Every line below from the one containing "tan brick F5:G5" through the one containing "blue slope A1:B2" is to be printed exactly, with the pictures omitted.
[[ Supplied records, beginning ]]
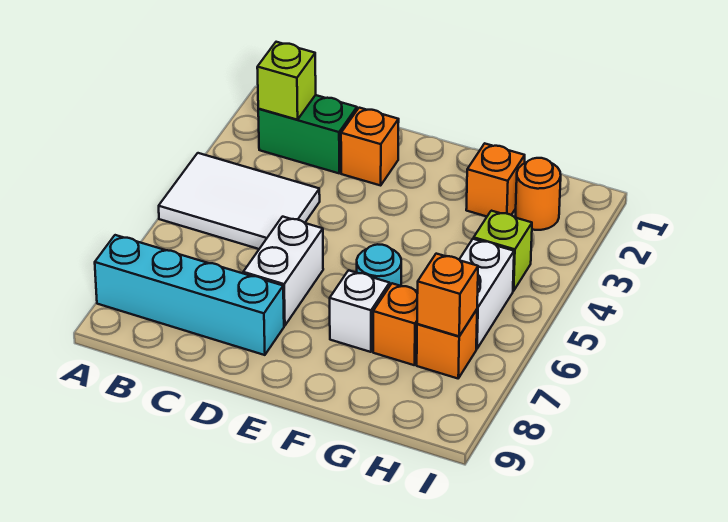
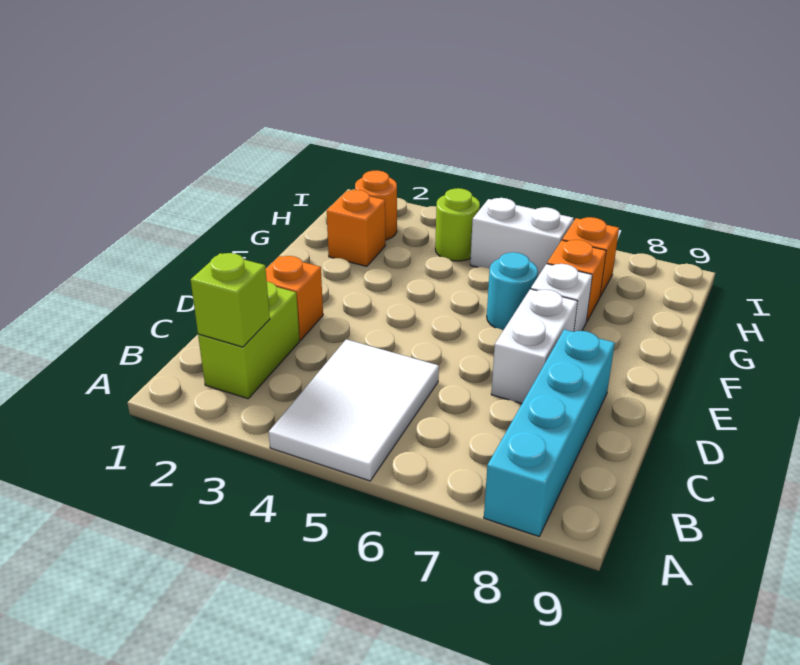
green brick B2:C2 level 1 -> lime brick B2:C2 level 1
white brick D6:D7 level 1 -> white brick D7:E7 level 1
lime brick H4 level 1 -> lime round brick H4 level 1
orange brick H7 level 2 -> none

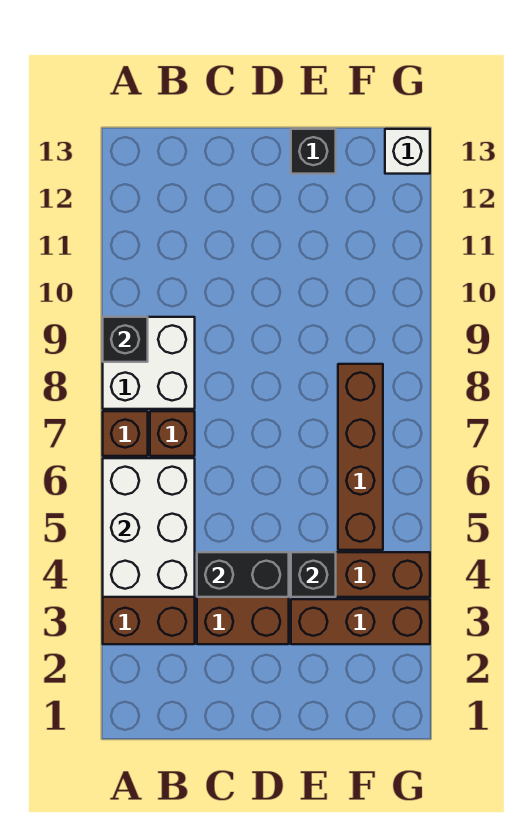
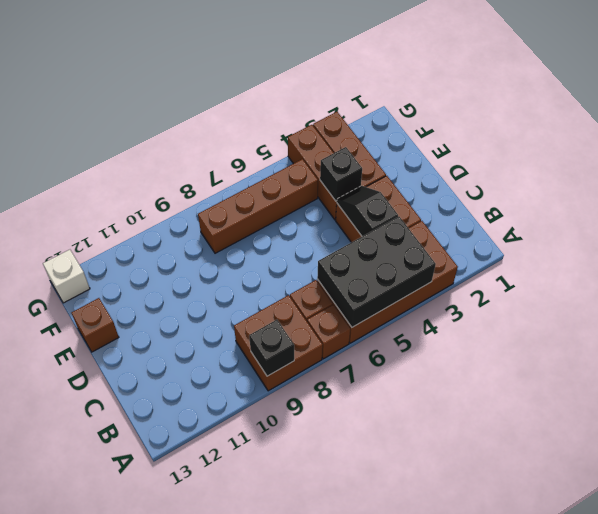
white brick A4:B6 level 2 -> black brick A4:B6 level 2
white brick A8:B9 level 1 -> brown brick A8:B9 level 1
black brick C4:D4 level 2 -> black slope C4:D4 level 2 top C
black brick E13 level 1 -> brown brick E13 level 1

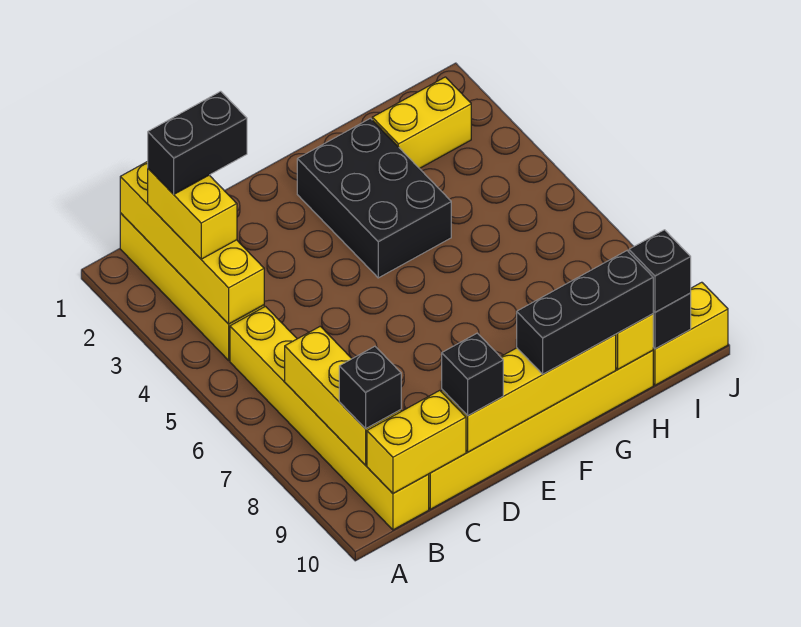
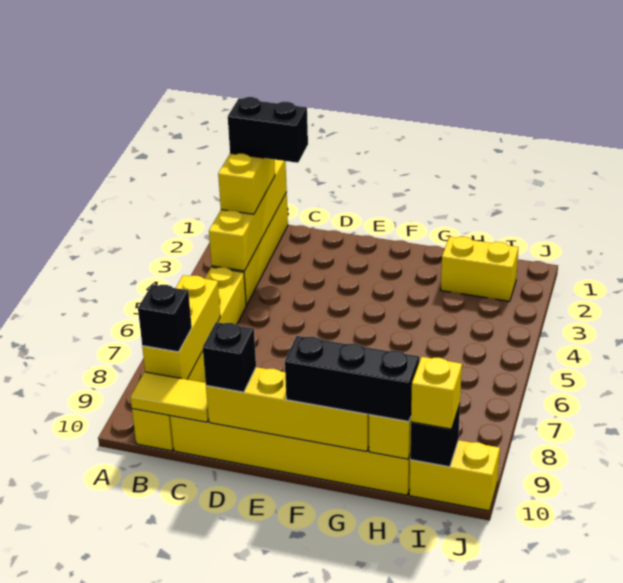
yellow brick B10:C10 level 2 -> yellow tile B10:C10 level 2
black brick F2:G4 level 1 -> none
black brick I10 level 3 -> yellow brick I10 level 3

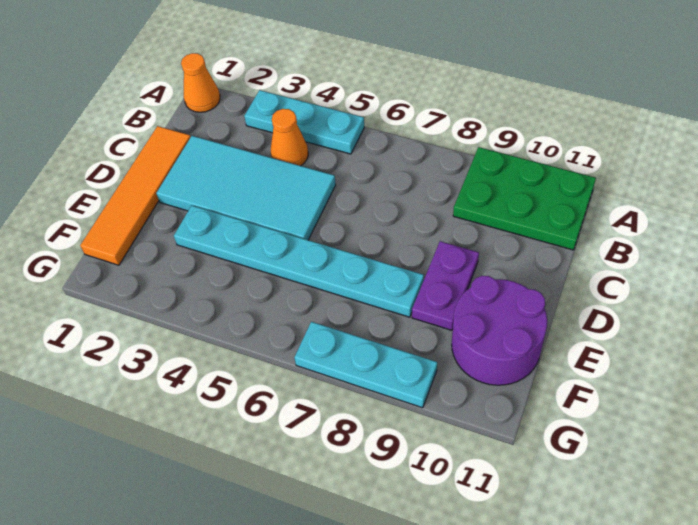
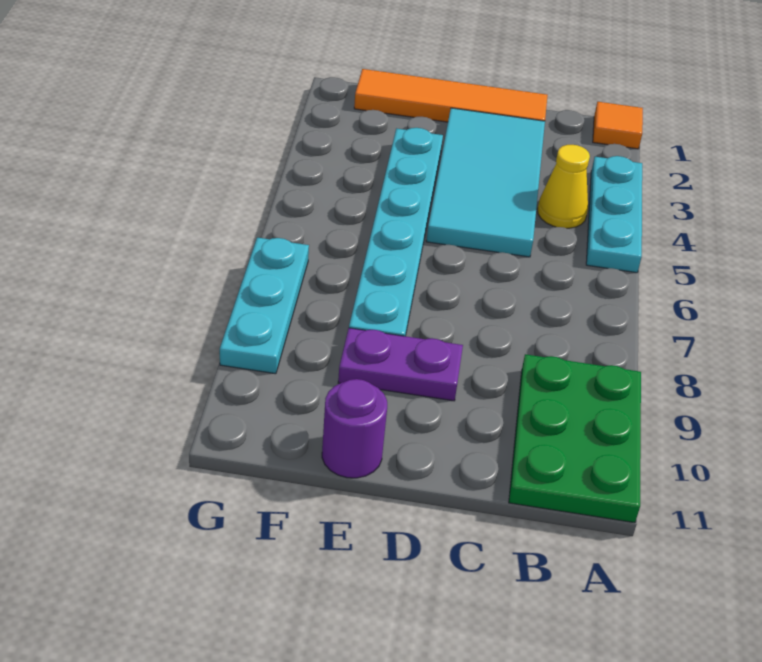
orange cone A1 level 1 -> orange tile A1 level 1
orange cone B4 level 1 -> yellow cone B4 level 1
purple round brick E10:F11 level 1 -> purple round brick E11 level 1

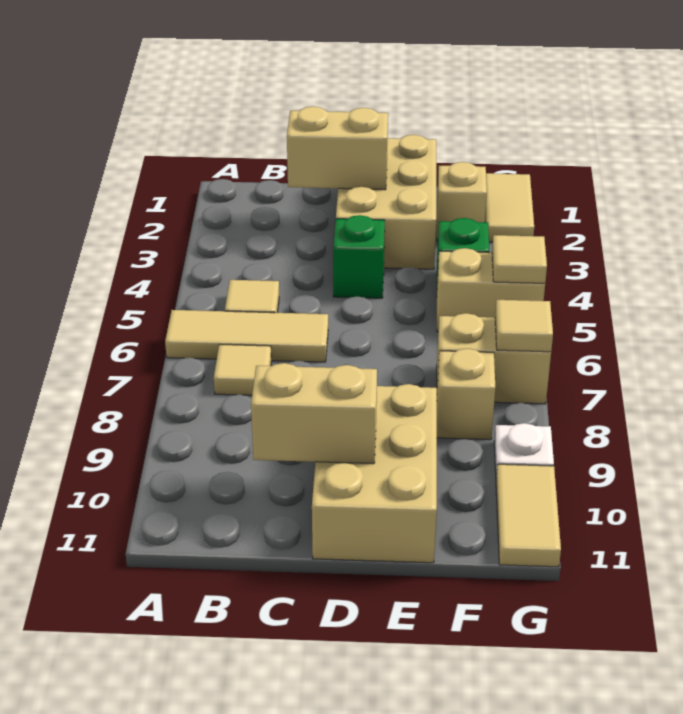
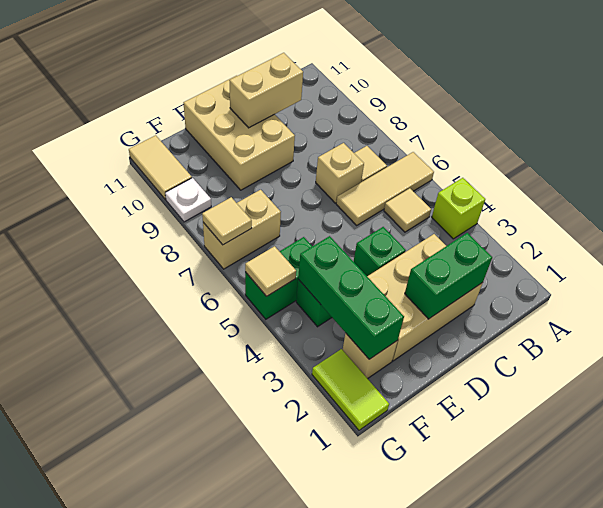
none -> lime brick A4 level 1
tan brick C2:D2 level 2 -> green brick C2:D2 level 2
tan brick D1:E3 level 1 -> tan brick C2:E3 level 1
none -> green brick F2:F4 level 2
tan brick F5:G5 level 1 -> green brick F5:G5 level 1
tan brick F8 level 1 -> tan brick C7 level 1
tan tile G1:G2 level 1 -> lime tile G1:G2 level 1

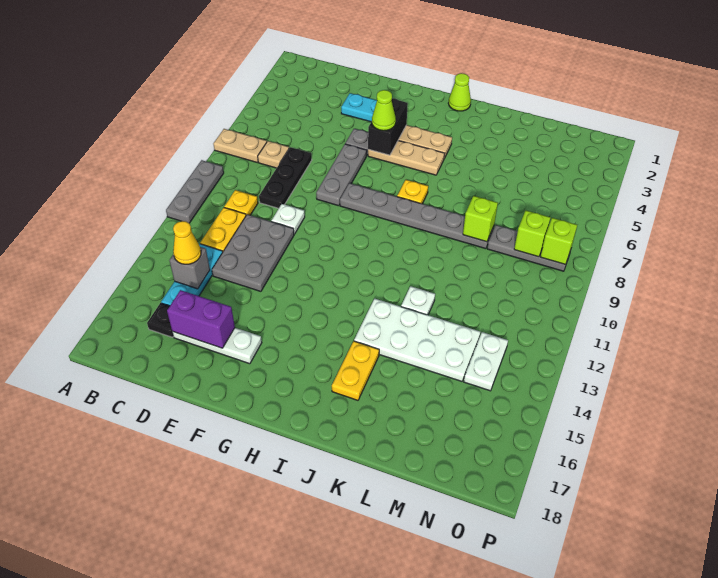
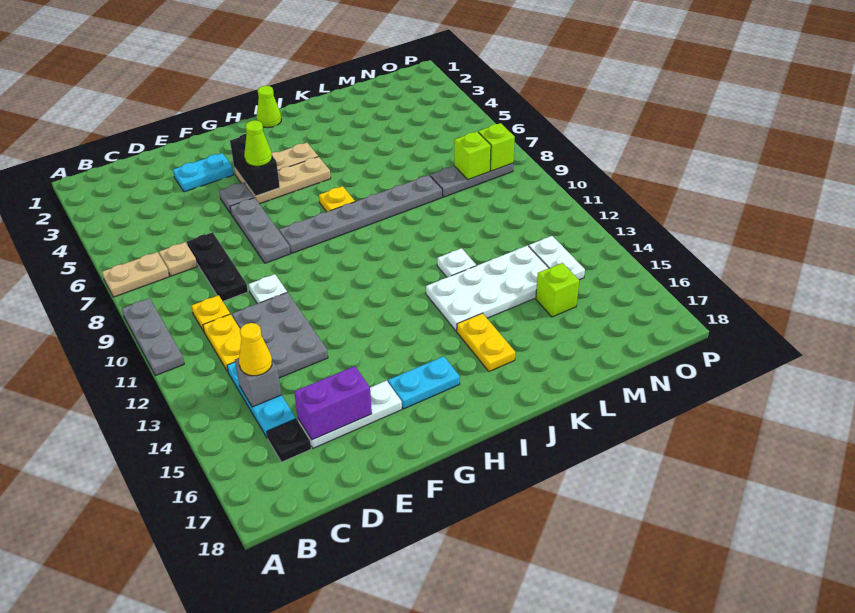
none -> cyan plate G16:H16 level 1
lime brick L8 level 2 -> lime brick M15 level 1

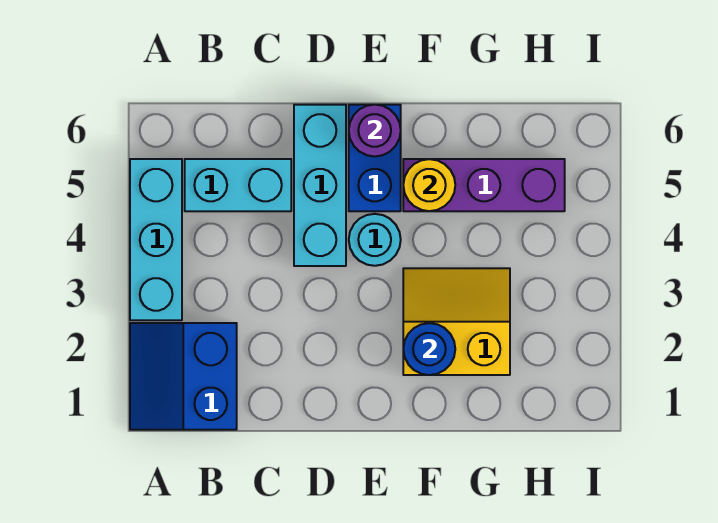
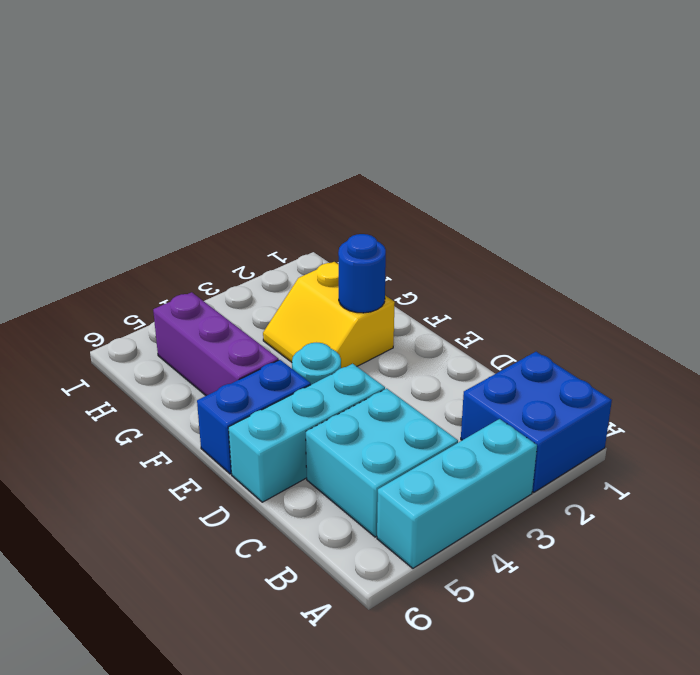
blue slope A1:B2 level 1 top B -> blue brick A1:B2 level 1
cyan brick B5:C5 level 1 -> cyan brick B4:C5 level 1
purple round brick E6 level 2 -> none
yellow round brick F5 level 2 -> none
[[ Supplied records, end ]]
■ Task solution ■
tan brick F5:G5 level 1 -> green brick F5:G5 level 1
tan brick F8 level 1 -> tan brick C7 level 1
tan tile G1:G2 level 1 -> lime tile G1:G2 level 1

none -> cyan plate G16:H16 level 1
lime brick L8 level 2 -> lime brick M15 level 1

blue slope A1:B2 level 1 top B -> blue brick A1:B2 level 1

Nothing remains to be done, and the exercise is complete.